**Problem details**
Some entries follow. Reproduce exactly the lines starting at the one with "C3: 10uF (plus" and stopping after the one with "R10: 390k (5V, ZOB) -> 390k (5V, VB)".

**Recorded information**
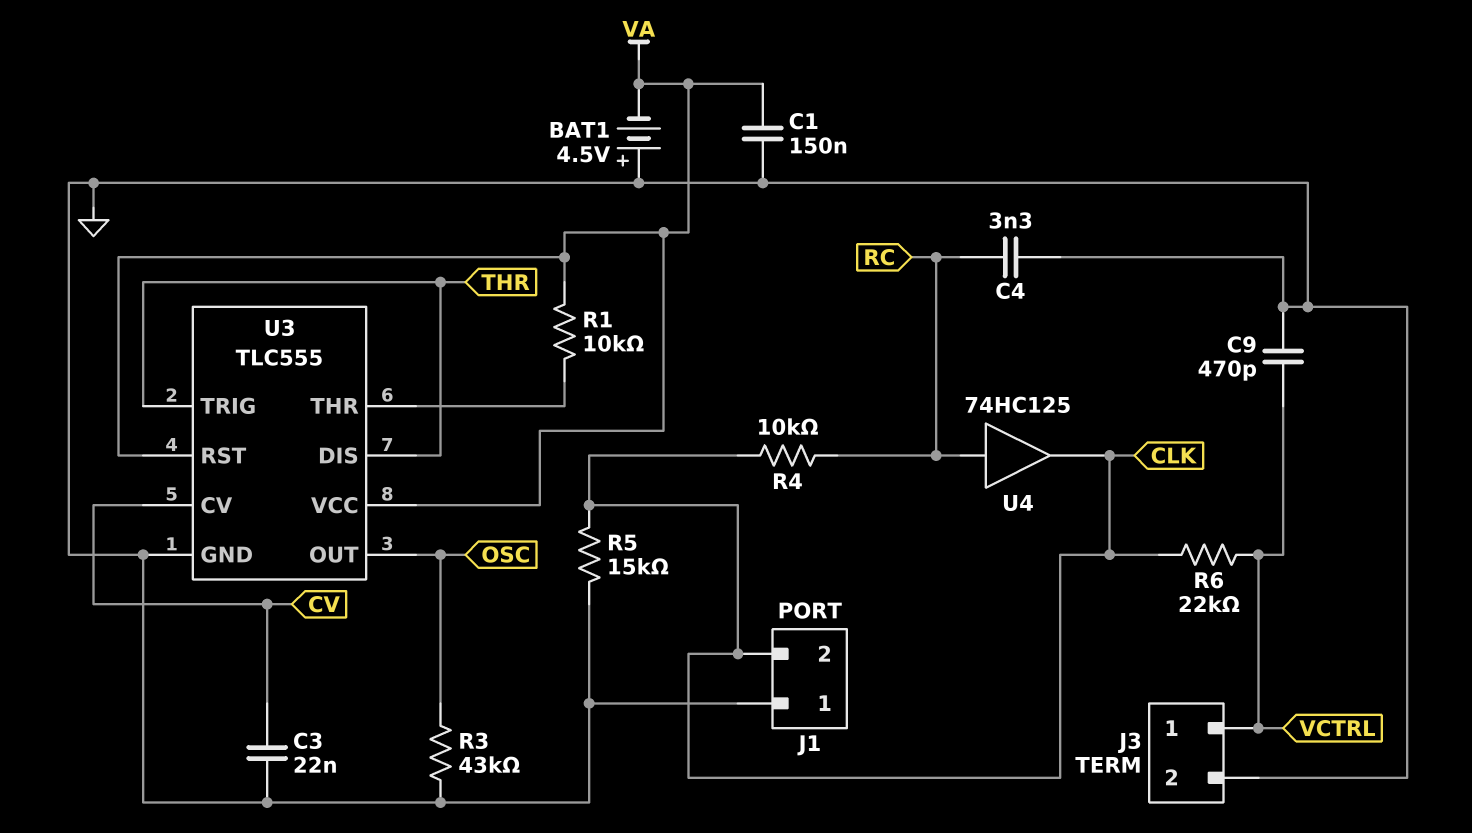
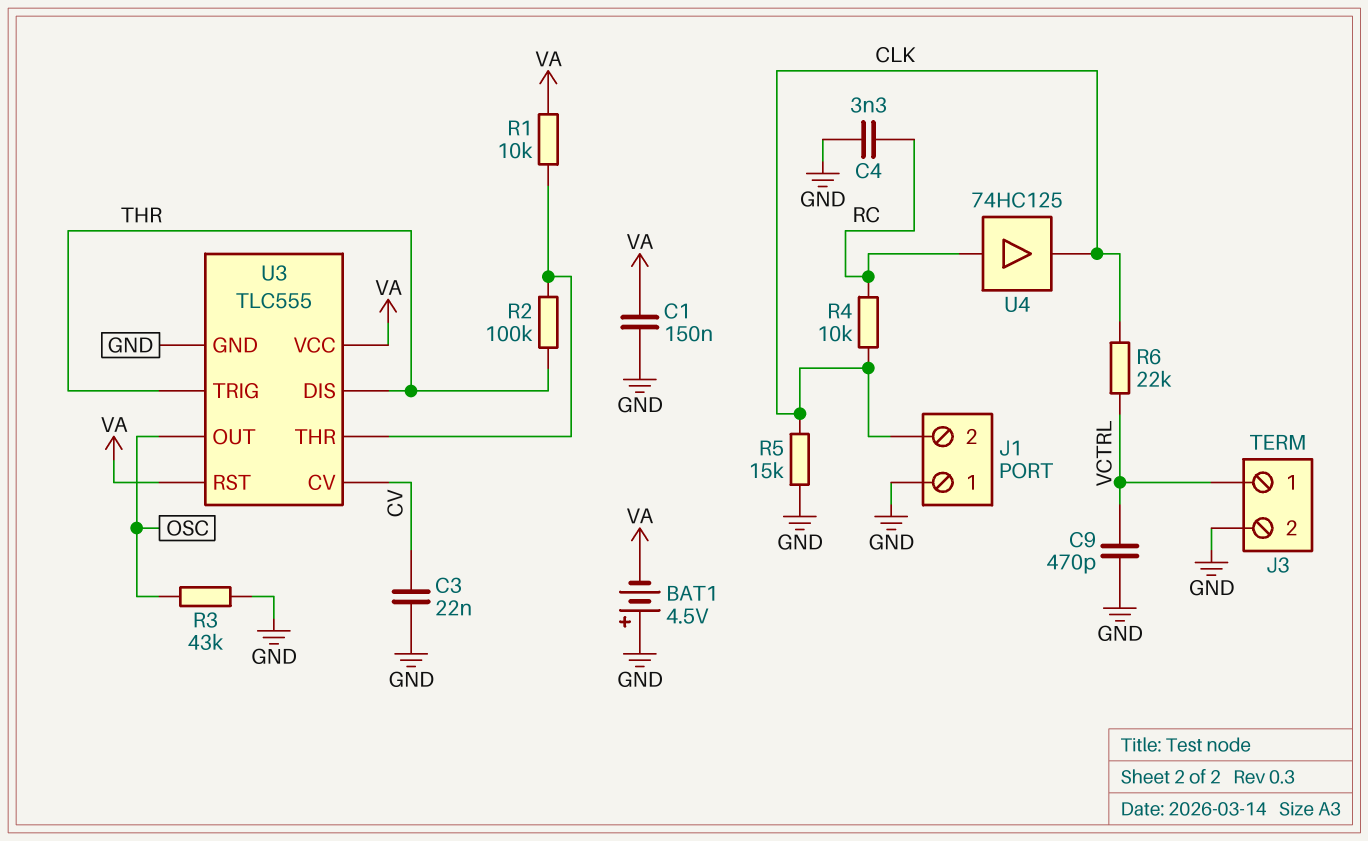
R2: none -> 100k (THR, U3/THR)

...

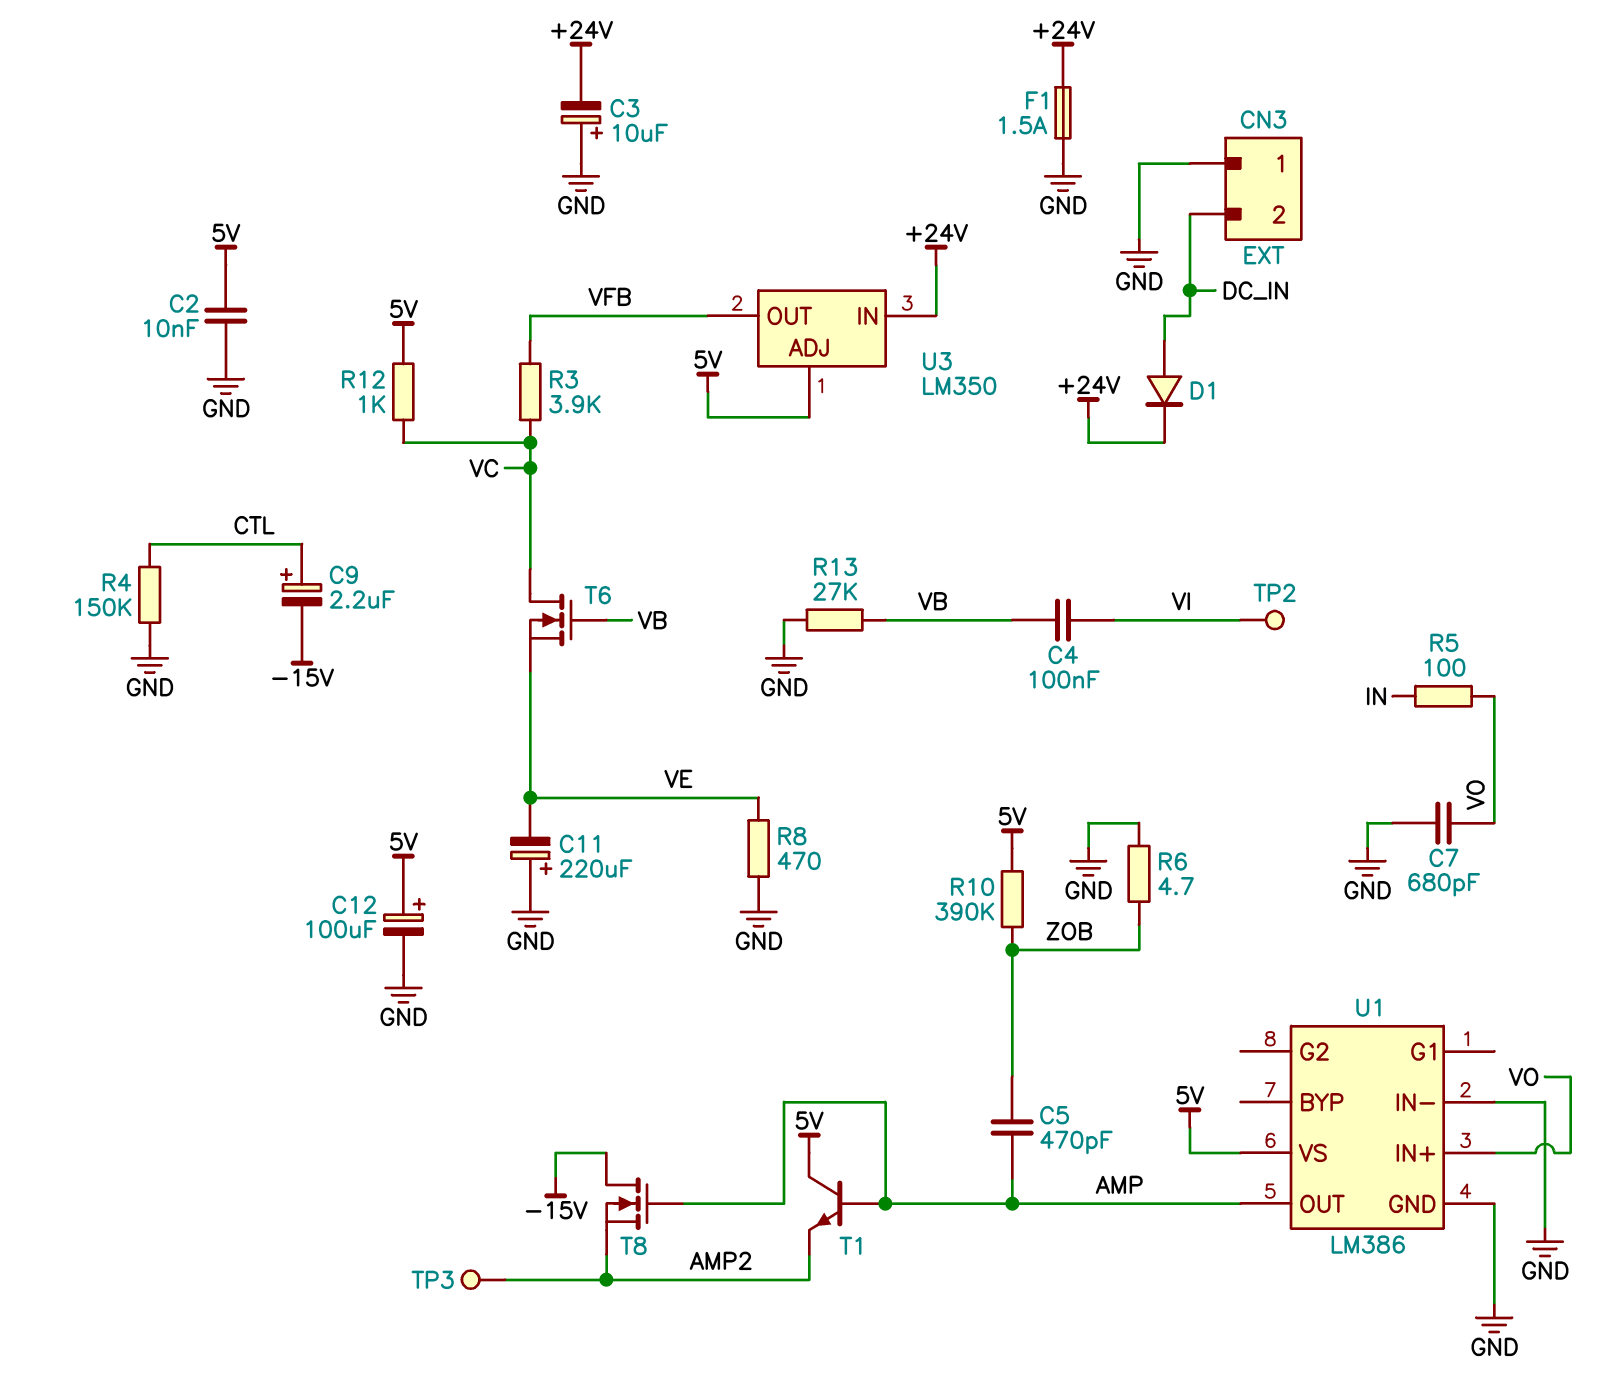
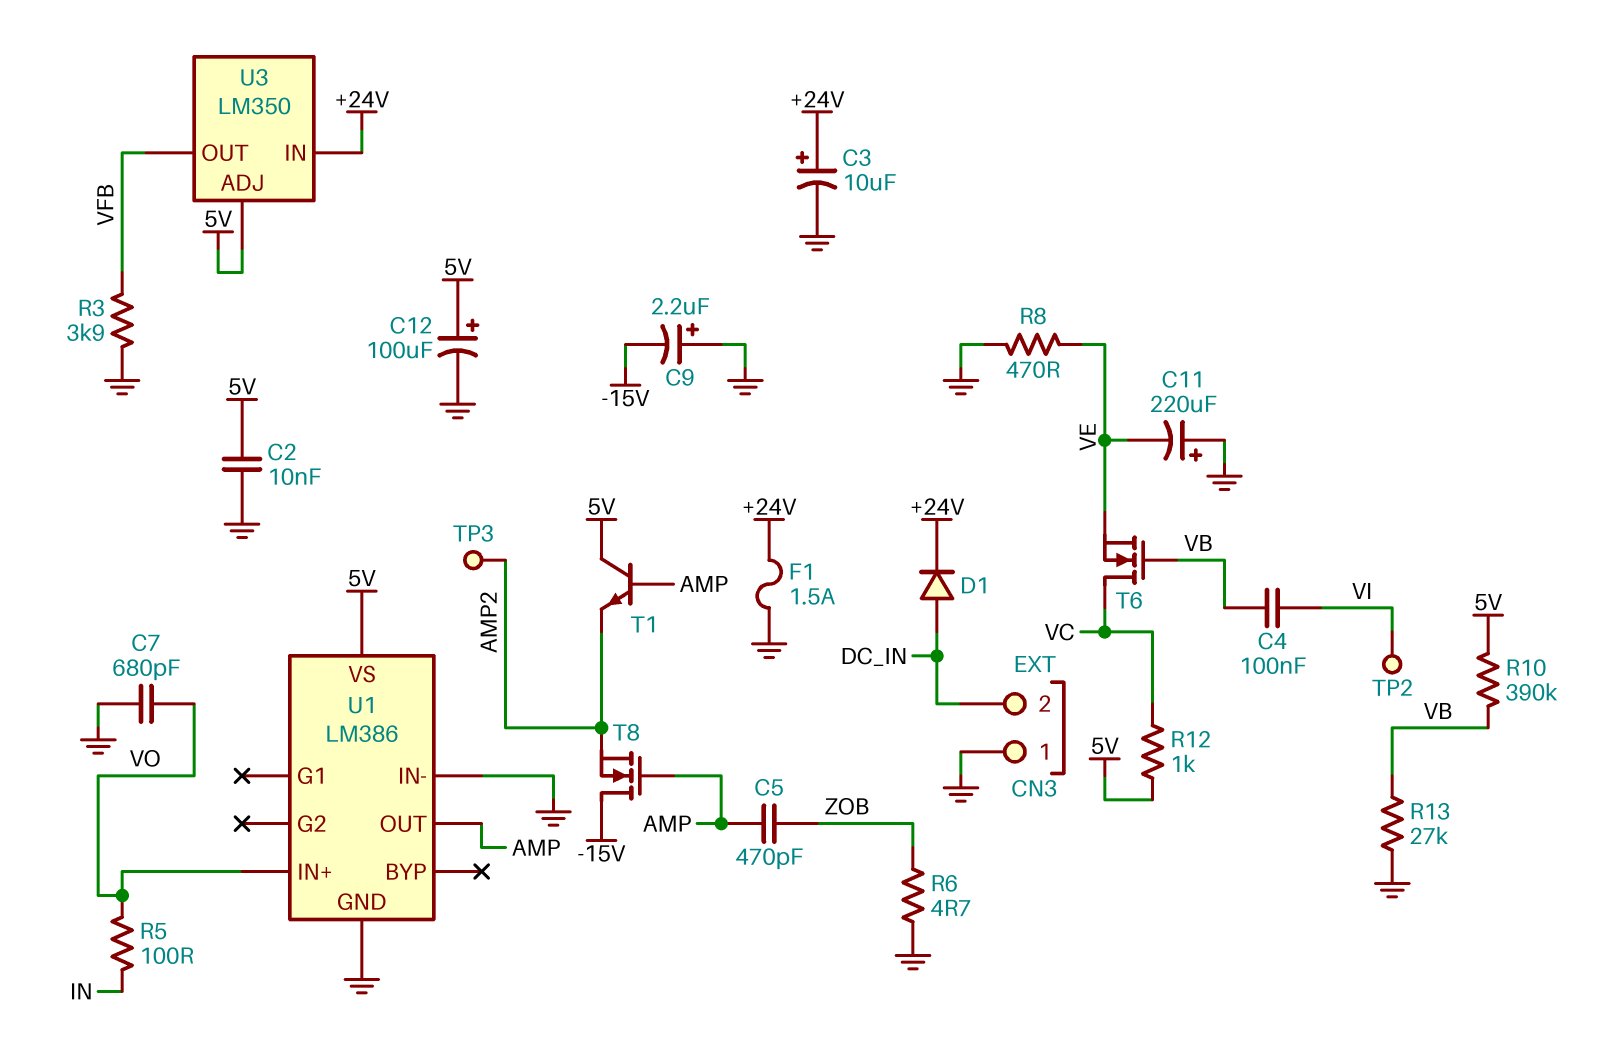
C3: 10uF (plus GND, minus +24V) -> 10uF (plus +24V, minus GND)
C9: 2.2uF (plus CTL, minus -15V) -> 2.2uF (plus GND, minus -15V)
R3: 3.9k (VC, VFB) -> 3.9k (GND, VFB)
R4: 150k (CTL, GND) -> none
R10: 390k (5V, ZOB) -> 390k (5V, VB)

**Exercise output**
C3: 10uF (plus GND, minus +24V) -> 10uF (plus +24V, minus GND)
C9: 2.2uF (plus CTL, minus -15V) -> 2.2uF (plus GND, minus -15V)
R3: 3.9k (VC, VFB) -> 3.9k (GND, VFB)
R4: 150k (CTL, GND) -> none
R10: 390k (5V, ZOB) -> 390k (5V, VB)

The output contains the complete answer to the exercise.